====== The records

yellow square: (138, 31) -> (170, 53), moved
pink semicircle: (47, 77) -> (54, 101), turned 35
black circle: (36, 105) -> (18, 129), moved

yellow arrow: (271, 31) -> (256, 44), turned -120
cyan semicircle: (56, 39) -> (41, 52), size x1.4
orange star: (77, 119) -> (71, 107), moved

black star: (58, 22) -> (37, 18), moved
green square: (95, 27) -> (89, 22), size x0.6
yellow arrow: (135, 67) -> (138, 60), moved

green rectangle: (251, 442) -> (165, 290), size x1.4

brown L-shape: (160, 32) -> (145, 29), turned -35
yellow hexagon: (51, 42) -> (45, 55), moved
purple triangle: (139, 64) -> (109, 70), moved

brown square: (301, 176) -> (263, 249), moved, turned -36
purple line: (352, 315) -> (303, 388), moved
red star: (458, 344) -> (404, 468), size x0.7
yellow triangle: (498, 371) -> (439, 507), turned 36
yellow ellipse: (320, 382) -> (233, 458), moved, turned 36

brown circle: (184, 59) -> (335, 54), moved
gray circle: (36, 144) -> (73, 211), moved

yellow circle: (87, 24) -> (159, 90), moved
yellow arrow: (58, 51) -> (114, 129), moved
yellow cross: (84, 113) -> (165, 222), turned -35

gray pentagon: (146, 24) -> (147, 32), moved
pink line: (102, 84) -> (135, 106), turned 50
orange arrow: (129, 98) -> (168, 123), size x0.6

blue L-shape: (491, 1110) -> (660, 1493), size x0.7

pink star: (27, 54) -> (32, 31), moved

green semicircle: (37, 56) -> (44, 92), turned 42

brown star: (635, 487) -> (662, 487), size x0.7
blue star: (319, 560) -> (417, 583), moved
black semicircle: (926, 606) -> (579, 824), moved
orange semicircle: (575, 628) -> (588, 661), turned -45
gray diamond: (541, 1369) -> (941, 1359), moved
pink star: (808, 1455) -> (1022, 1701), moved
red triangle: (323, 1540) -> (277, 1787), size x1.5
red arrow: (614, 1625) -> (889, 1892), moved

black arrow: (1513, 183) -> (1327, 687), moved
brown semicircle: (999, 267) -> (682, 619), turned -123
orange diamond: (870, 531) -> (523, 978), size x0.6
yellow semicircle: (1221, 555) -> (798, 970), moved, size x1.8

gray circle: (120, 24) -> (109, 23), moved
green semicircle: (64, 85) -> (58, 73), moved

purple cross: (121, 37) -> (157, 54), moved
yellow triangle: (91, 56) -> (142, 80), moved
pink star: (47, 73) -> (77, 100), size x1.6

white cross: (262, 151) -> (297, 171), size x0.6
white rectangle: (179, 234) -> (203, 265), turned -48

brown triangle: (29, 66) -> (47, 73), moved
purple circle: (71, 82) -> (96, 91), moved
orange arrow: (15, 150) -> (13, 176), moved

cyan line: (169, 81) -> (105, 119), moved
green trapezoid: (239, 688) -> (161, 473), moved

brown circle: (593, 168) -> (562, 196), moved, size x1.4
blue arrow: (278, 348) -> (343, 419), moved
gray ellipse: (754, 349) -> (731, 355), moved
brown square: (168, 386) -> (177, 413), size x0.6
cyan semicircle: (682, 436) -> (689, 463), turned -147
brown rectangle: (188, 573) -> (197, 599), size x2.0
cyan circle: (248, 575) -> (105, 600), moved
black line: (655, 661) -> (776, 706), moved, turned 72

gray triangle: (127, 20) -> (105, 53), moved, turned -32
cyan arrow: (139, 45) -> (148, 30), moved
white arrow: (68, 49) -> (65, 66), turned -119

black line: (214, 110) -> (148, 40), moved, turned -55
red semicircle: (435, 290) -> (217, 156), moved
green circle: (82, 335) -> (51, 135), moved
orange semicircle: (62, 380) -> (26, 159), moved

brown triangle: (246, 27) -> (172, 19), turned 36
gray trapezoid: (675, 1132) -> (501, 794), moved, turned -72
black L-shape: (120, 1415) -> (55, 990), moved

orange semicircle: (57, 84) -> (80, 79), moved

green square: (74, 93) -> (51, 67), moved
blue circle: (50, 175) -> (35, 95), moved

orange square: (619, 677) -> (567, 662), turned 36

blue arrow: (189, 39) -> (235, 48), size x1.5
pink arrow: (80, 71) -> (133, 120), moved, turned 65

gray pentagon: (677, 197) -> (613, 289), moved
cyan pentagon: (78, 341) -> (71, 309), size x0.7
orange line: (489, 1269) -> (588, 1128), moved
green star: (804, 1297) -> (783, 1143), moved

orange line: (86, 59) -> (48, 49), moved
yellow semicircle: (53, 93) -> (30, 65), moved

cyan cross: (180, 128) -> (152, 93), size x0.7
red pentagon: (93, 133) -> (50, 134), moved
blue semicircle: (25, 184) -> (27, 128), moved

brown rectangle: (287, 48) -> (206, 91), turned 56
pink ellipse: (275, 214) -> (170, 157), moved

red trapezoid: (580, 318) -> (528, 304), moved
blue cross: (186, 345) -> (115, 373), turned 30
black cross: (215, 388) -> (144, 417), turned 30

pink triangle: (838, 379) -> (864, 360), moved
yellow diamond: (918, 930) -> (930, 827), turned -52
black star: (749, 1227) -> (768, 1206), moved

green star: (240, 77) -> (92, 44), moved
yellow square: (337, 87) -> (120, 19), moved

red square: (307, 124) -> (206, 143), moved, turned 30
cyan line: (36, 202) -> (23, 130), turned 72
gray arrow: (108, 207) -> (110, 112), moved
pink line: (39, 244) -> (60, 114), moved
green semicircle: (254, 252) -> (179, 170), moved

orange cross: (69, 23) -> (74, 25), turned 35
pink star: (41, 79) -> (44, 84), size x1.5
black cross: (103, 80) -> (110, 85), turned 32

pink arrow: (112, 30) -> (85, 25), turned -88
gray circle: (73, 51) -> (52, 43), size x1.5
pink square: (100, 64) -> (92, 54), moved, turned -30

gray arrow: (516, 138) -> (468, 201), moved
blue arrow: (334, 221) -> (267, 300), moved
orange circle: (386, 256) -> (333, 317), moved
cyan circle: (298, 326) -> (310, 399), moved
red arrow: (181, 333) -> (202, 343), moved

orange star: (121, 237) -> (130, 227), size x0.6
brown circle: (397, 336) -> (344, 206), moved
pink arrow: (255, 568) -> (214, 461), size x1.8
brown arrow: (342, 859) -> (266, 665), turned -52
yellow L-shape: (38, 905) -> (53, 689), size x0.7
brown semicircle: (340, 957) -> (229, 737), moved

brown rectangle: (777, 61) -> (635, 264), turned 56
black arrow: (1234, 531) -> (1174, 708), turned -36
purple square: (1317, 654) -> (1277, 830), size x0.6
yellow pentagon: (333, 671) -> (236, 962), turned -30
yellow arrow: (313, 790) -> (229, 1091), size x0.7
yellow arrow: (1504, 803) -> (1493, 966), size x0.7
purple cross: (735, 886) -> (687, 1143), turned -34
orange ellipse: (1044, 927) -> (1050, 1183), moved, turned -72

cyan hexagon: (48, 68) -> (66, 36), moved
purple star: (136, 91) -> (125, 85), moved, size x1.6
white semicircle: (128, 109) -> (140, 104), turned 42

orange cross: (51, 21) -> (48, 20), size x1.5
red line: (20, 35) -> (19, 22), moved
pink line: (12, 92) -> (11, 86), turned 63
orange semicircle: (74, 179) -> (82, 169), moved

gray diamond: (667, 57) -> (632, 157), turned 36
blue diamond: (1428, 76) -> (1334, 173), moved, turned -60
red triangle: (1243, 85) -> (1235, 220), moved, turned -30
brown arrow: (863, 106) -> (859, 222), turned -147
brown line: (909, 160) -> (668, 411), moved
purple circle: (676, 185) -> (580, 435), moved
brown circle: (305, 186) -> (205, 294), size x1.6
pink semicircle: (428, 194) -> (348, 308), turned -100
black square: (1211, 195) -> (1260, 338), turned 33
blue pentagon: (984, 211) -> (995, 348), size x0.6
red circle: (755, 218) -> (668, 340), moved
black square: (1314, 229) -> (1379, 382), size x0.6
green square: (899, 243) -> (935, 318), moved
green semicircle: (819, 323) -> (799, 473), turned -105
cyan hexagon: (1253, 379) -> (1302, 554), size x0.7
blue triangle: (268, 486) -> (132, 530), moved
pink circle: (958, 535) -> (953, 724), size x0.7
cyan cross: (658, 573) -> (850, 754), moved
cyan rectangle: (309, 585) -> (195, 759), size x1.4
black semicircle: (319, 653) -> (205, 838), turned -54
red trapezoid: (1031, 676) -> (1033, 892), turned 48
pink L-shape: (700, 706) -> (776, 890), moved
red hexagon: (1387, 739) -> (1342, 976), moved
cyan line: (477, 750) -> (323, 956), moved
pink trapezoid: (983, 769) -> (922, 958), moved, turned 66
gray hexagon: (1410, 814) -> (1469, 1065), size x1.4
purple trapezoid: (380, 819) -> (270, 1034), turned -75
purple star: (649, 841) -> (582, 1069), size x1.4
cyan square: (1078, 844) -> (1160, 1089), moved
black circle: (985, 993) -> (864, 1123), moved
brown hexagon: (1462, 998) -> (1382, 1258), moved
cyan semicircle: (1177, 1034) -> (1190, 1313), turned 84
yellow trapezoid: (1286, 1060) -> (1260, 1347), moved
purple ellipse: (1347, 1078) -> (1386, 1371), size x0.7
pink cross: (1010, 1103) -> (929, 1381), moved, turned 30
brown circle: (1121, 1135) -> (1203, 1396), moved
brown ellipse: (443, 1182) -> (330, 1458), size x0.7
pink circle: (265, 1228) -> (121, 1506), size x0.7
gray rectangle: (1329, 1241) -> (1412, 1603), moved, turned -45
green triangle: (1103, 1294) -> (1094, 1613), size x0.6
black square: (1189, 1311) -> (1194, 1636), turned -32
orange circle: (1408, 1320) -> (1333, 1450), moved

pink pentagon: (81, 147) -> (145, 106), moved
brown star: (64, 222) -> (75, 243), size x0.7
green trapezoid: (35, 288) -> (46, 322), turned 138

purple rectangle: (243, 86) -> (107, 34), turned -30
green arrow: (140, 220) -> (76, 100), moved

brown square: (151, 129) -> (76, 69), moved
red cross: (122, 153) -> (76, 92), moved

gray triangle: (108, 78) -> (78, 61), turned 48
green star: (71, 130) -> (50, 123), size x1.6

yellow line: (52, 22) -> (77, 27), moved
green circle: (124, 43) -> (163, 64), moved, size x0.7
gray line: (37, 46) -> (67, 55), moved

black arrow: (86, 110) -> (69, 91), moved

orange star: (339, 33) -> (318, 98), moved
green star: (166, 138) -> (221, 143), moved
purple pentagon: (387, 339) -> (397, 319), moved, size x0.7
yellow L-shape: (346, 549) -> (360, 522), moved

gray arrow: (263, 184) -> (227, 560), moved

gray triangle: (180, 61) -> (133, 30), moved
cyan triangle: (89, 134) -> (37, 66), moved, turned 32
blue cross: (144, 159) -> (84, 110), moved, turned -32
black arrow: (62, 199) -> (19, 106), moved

============

*What you have to do:* Go through the material above and output exactly the lines from the one containing "gray diamond: (667, 57)" through the one containing "yellow trapezoid: (1286, 1060)".

*Response to this task:*
gray diamond: (667, 57) -> (632, 157), turned 36
blue diamond: (1428, 76) -> (1334, 173), moved, turned -60
red triangle: (1243, 85) -> (1235, 220), moved, turned -30
brown arrow: (863, 106) -> (859, 222), turned -147
brown line: (909, 160) -> (668, 411), moved
purple circle: (676, 185) -> (580, 435), moved
brown circle: (305, 186) -> (205, 294), size x1.6
pink semicircle: (428, 194) -> (348, 308), turned -100
black square: (1211, 195) -> (1260, 338), turned 33
blue pentagon: (984, 211) -> (995, 348), size x0.6
red circle: (755, 218) -> (668, 340), moved
black square: (1314, 229) -> (1379, 382), size x0.6
green square: (899, 243) -> (935, 318), moved
green semicircle: (819, 323) -> (799, 473), turned -105
cyan hexagon: (1253, 379) -> (1302, 554), size x0.7
blue triangle: (268, 486) -> (132, 530), moved
pink circle: (958, 535) -> (953, 724), size x0.7
cyan cross: (658, 573) -> (850, 754), moved
cyan rectangle: (309, 585) -> (195, 759), size x1.4
black semicircle: (319, 653) -> (205, 838), turned -54
red trapezoid: (1031, 676) -> (1033, 892), turned 48
pink L-shape: (700, 706) -> (776, 890), moved
red hexagon: (1387, 739) -> (1342, 976), moved
cyan line: (477, 750) -> (323, 956), moved
pink trapezoid: (983, 769) -> (922, 958), moved, turned 66
gray hexagon: (1410, 814) -> (1469, 1065), size x1.4
purple trapezoid: (380, 819) -> (270, 1034), turned -75
purple star: (649, 841) -> (582, 1069), size x1.4
cyan square: (1078, 844) -> (1160, 1089), moved
black circle: (985, 993) -> (864, 1123), moved
brown hexagon: (1462, 998) -> (1382, 1258), moved
cyan semicircle: (1177, 1034) -> (1190, 1313), turned 84
yellow trapezoid: (1286, 1060) -> (1260, 1347), moved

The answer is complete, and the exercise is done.